#### [Records for this exercise]
········

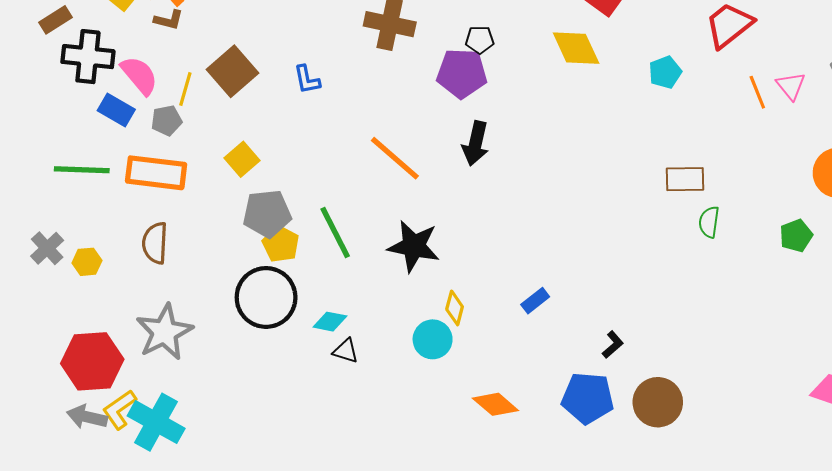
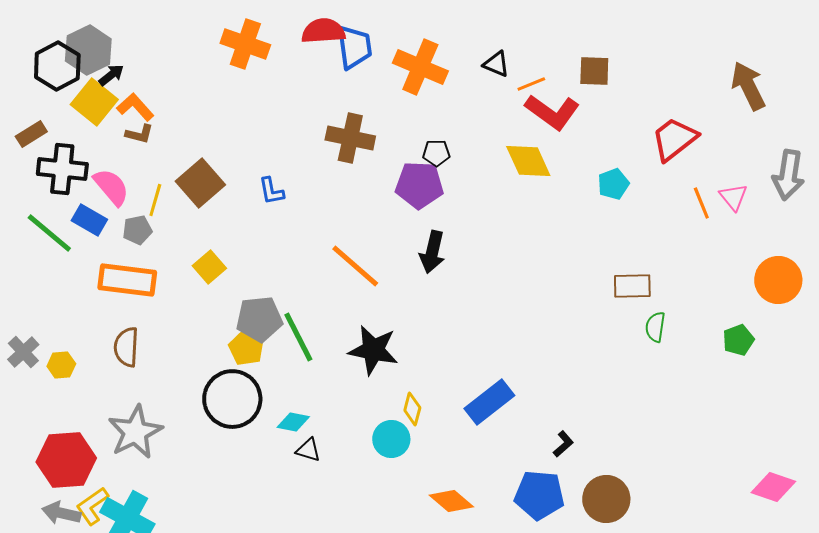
green line: (82, 170) -> (49, 233), moved, turned 38
gray pentagon: (267, 214) -> (259, 319), moved
blue rectangle: (535, 301) -> (489, 402), size x1.8

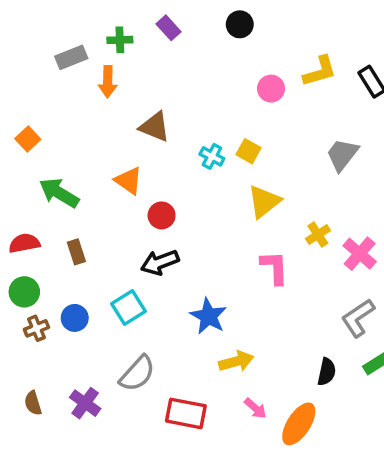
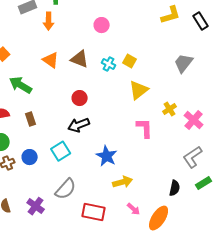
pink circle: (271, 89) -> (102, 25), moved
brown triangle: (155, 127) -> (80, 59), moved
orange triangle: (129, 181) -> (51, 60), moved

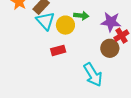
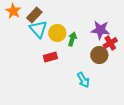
green arrow: (81, 16) -> (72, 39), moved, turned -80
cyan arrow: (93, 75) -> (83, 80), size x0.7

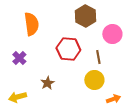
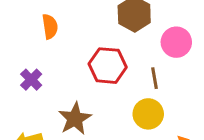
orange semicircle: (31, 24) -> (50, 27), size x0.7
brown star: (47, 83) -> (75, 119), size x1.5

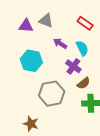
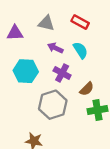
gray triangle: (46, 21) -> (46, 23), moved
purple cross: (73, 66) -> (62, 73), moved

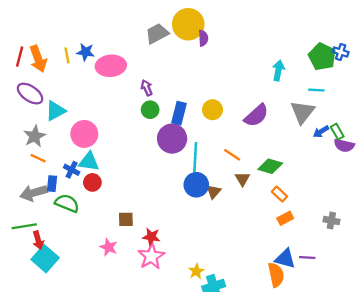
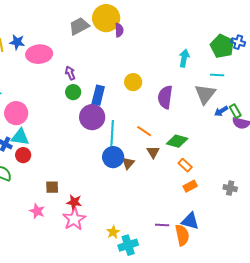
yellow circle: (212, 110) -> (133, 82), moved
purple semicircle: (256, 115) -> (165, 97), turned 140
purple line: (307, 257) -> (162, 225), moved

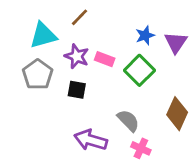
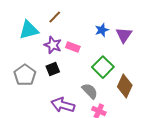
green square: (139, 70) -> (103, 67), moved
gray pentagon: (38, 74) -> (25, 75), moved
black square: (77, 90) -> (53, 69), turned -32

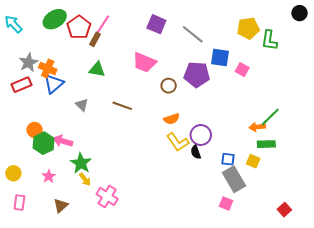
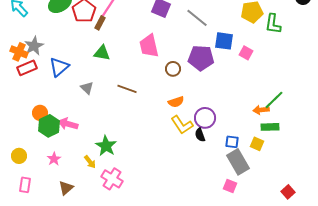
pink trapezoid: (144, 62) -> (149, 46), turned 55
orange cross: (48, 69) -> (19, 52), moved
green star: (81, 163) -> (106, 146), moved

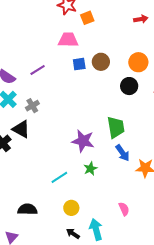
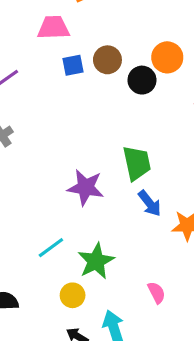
black circle: (129, 86) -> (142, 80), moved
green star: (90, 169) -> (96, 261), moved, size x1.6

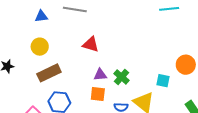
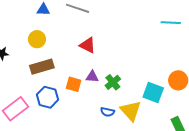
cyan square: (163, 81) -> (153, 92), size x1.5
orange square: (98, 94) -> (74, 84), moved

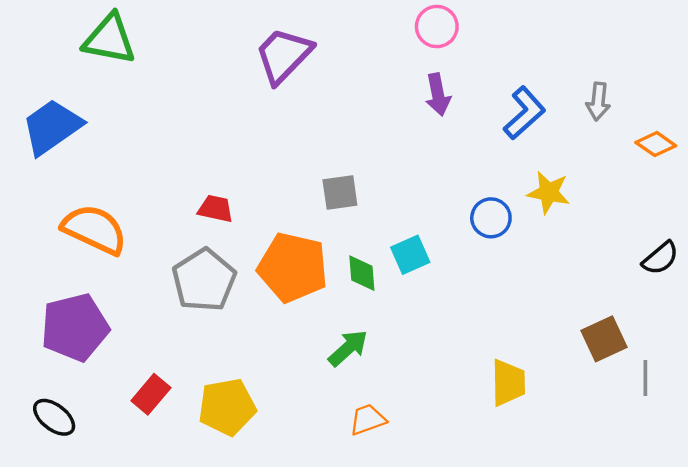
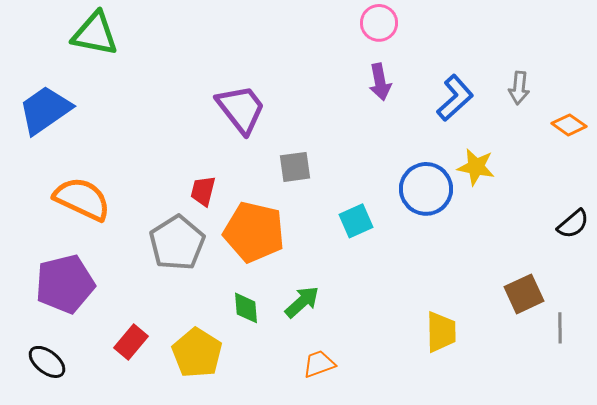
purple trapezoid: (283, 55) -> (241, 109), moved, turned 98
red trapezoid: (215, 209) -> (203, 191), moved, turned -88
blue circle: (491, 218) -> (426, 189), size x1.5
green diamond: (362, 273) -> (246, 308), moved
yellow pentagon: (227, 407) -> (197, 353), turned -30

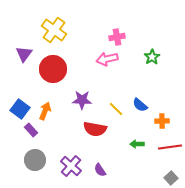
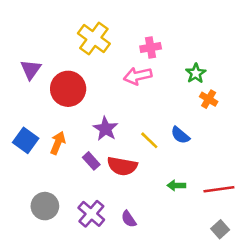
yellow cross: (54, 30) -> (94, 39), moved
purple star: (82, 100) -> (105, 129), turned 30
orange cross: (162, 121) -> (209, 99), moved, turned 32
purple rectangle: (31, 130) -> (91, 161), moved

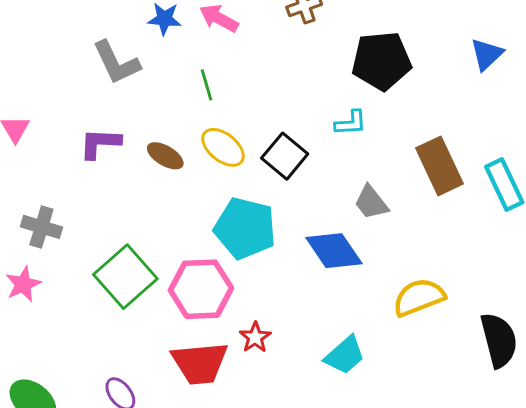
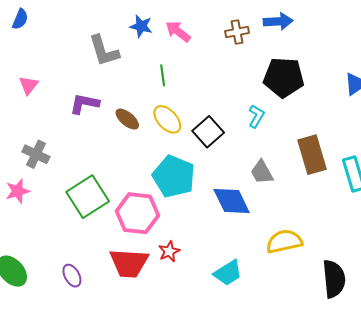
cyan L-shape: (351, 123) -> (256, 116), turned -65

········

#### [Work to complete]
What lines above mention "green"? Copy each one.

#### [Output below]
green line: (82, 170) -> (49, 233), moved, turned 38
green arrow: (81, 16) -> (72, 39), moved, turned -80
green square: (139, 70) -> (103, 67), moved
green star: (81, 163) -> (106, 146), moved
green star: (90, 169) -> (96, 261), moved, size x1.6
green diamond: (362, 273) -> (246, 308), moved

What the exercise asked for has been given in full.